## What is required
Beneath this line is the data. Output exactly the lines from the line with "added: ebony bedside clock 363, 186" to the line with "camera: 25 degrees left, 5 degrees down", both ends included, and nothing more.

## Dataset content
+ + + + +

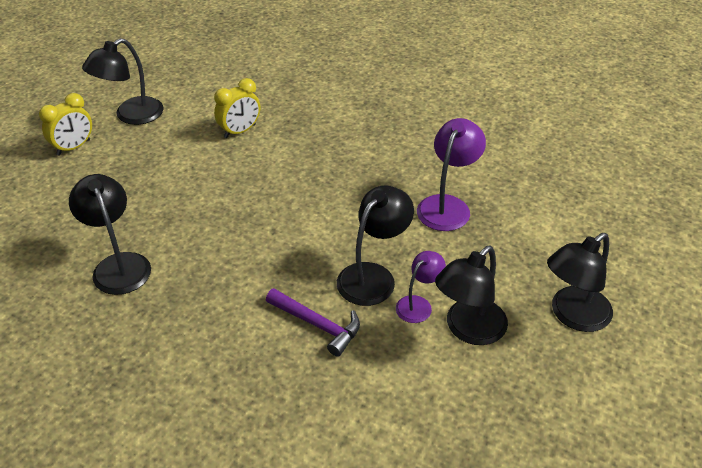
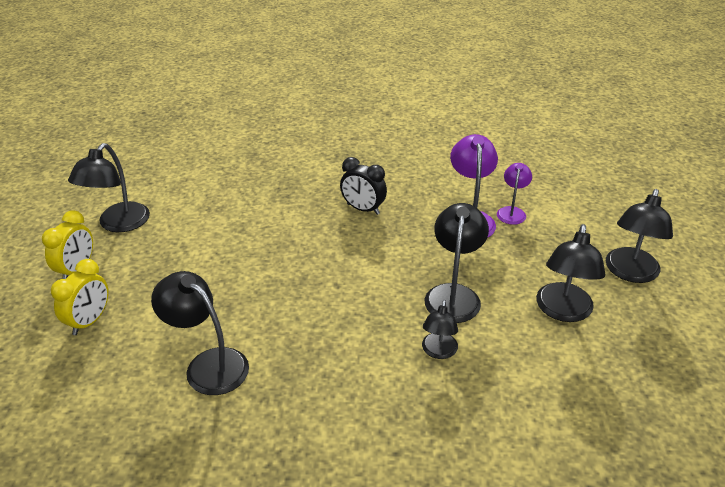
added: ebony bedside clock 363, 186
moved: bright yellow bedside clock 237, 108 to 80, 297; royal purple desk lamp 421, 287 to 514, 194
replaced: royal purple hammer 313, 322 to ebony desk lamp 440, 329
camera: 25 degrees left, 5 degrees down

+ + + + +

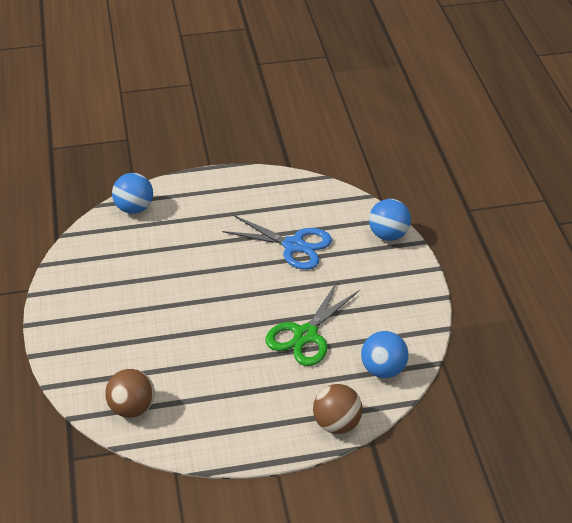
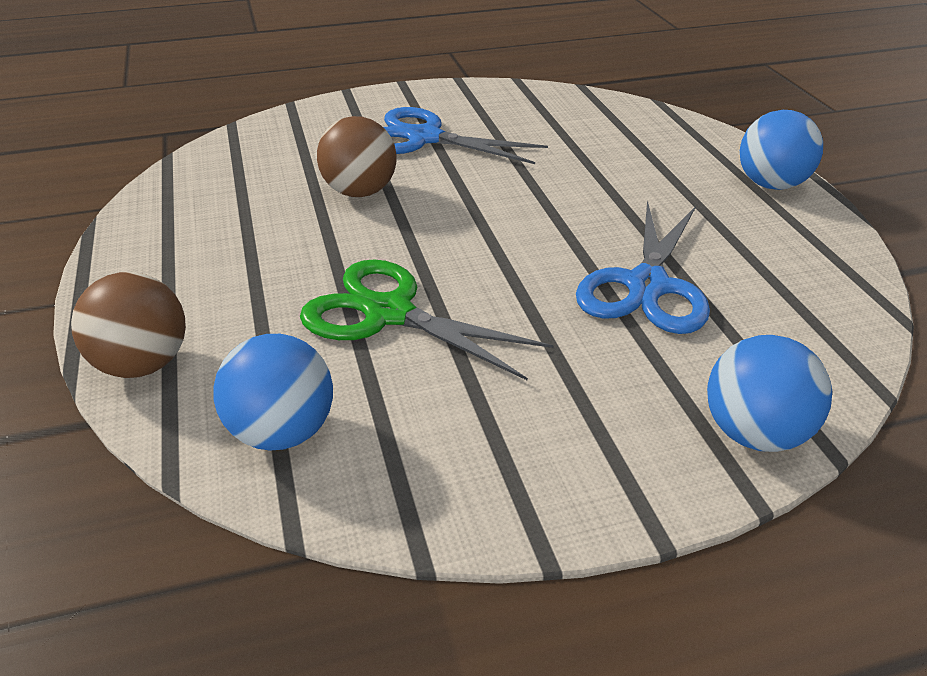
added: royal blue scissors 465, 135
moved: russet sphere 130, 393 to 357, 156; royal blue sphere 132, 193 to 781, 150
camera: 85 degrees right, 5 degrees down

+ + + + +

## Response area
added: ebony bedside clock 363, 186
moved: bright yellow bedside clock 237, 108 to 80, 297; royal purple desk lamp 421, 287 to 514, 194
replaced: royal purple hammer 313, 322 to ebony desk lamp 440, 329
camera: 25 degrees left, 5 degrees down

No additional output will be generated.